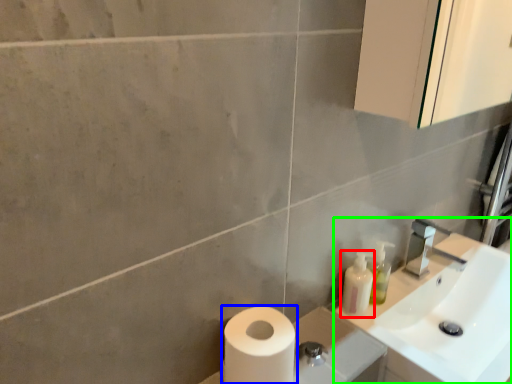
Question: Which is farther away from toiletry (highlighted by a red box)? toilet paper (highlighted by a blue box) or sink (highlighted by a green box)?

Choices:
 (A) toilet paper
 (B) sink

Answer: (A)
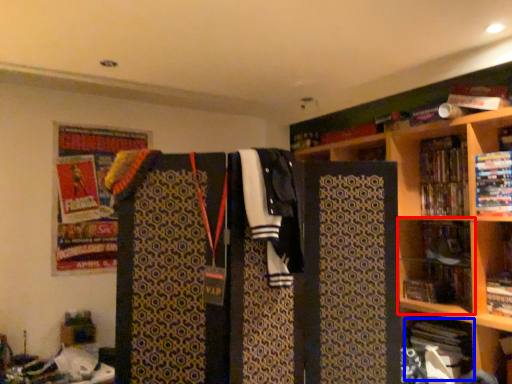
Question: Which object is further to the camera taking this photo, shelf (highlighted by a red box) or book (highlighted by a blue box)?

Choices:
 (A) shelf
 (B) book

Answer: (A)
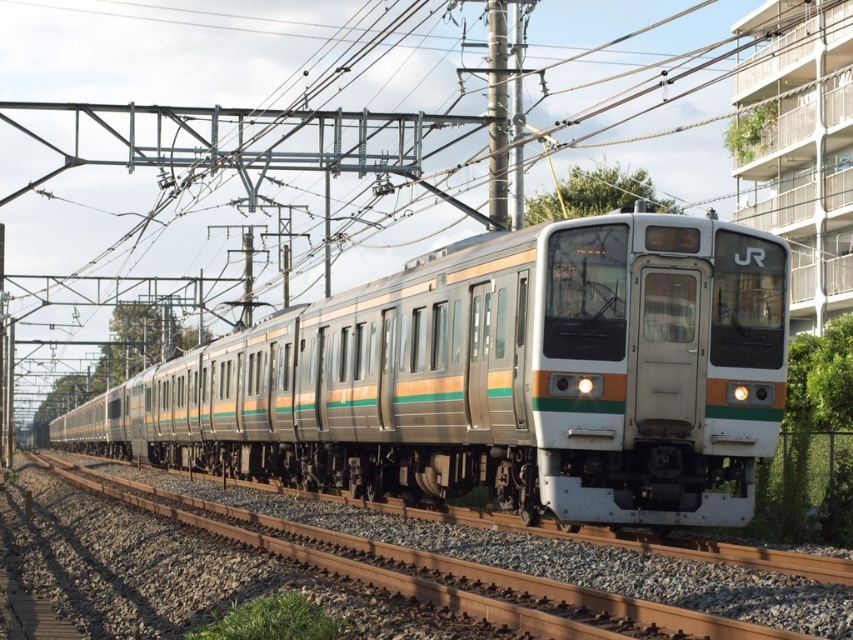
You are a maintenance worker needing to access the brown gravel at lower left while the silver metallic train at center is present. Is there enough space between them for you to safely walk through?

The distance between the silver metallic train at center and the brown gravel at lower left is 2.97 meters, which is sufficient for a maintenance worker to safely walk through.

You are a maintenance worker checking the clearance of the railway tracks. The brown gravel at lower left is at ground level. Can the silver metallic train at center pass through this section without any issues?

The silver metallic train at center is much taller than the brown gravel at lower left, so it can pass through without any issues as there is sufficient vertical clearance.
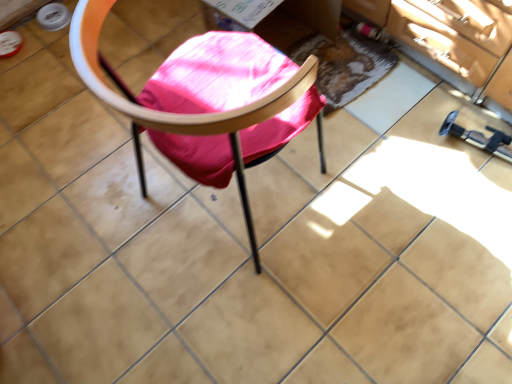
At what (x,y) coordinates should I click in order to perform the action: click on spots to the right of wooden chair at center. Please return your answer as a coordinate pair (x, y). This screenshot has width=512, height=384. Looking at the image, I should click on (372, 193).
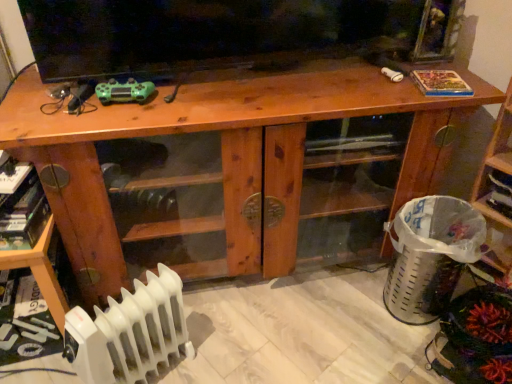
Question: Is wooden shelf at right, acting as the 2th shelf starting from the left, touching wooden shelf at lower left, the 1th shelf from the left?

Choices:
 (A) no
 (B) yes

Answer: (A)

Question: Does wooden shelf at right, acting as the 2th shelf starting from the left, appear on the left side of wooden shelf at lower left, the 1th shelf from the left?

Choices:
 (A) no
 (B) yes

Answer: (A)

Question: Is wooden shelf at lower left, marked as the 2th shelf in a right-to-left arrangement, inside wooden shelf at right, acting as the 2th shelf starting from the left?

Choices:
 (A) yes
 (B) no

Answer: (B)

Question: Is the depth of wooden shelf at right, acting as the 2th shelf starting from the left, less than that of wooden shelf at lower left, the 1th shelf from the left?

Choices:
 (A) no
 (B) yes

Answer: (B)

Question: Is wooden shelf at right, acting as the 2th shelf starting from the left, thinner than wooden shelf at lower left, marked as the 2th shelf in a right-to-left arrangement?

Choices:
 (A) yes
 (B) no

Answer: (A)

Question: Is wooden shelf at right, the 1th shelf viewed from the right, shorter than wooden shelf at lower left, marked as the 2th shelf in a right-to-left arrangement?

Choices:
 (A) yes
 (B) no

Answer: (B)

Question: Can you confirm if green matte controller at upper left is wider than wooden shelf at right, acting as the 2th shelf starting from the left?

Choices:
 (A) yes
 (B) no

Answer: (B)

Question: Does green matte controller at upper left appear on the left side of wooden shelf at right, the 1th shelf viewed from the right?

Choices:
 (A) no
 (B) yes

Answer: (B)

Question: Does green matte controller at upper left lie behind wooden shelf at right, the 1th shelf viewed from the right?

Choices:
 (A) no
 (B) yes

Answer: (B)

Question: From the image's perspective, would you say green matte controller at upper left is shown under wooden shelf at right, the 1th shelf viewed from the right?

Choices:
 (A) yes
 (B) no

Answer: (B)

Question: Does green matte controller at upper left turn towards wooden shelf at right, the 1th shelf viewed from the right?

Choices:
 (A) yes
 (B) no

Answer: (B)

Question: From a real-world perspective, does green matte controller at upper left stand above wooden shelf at right, the 1th shelf viewed from the right?

Choices:
 (A) no
 (B) yes

Answer: (B)

Question: From the image's perspective, would you say wooden cabinet at center is shown under green matte controller at upper left?

Choices:
 (A) no
 (B) yes

Answer: (B)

What you should do: Locate every line of the material above that contains the word "under", and copy each such line in full.

Task answer:
Question: From the image's perspective, would you say green matte controller at upper left is shown under wooden shelf at right, the 1th shelf viewed from the right?
Question: From the image's perspective, would you say wooden cabinet at center is shown under green matte controller at upper left?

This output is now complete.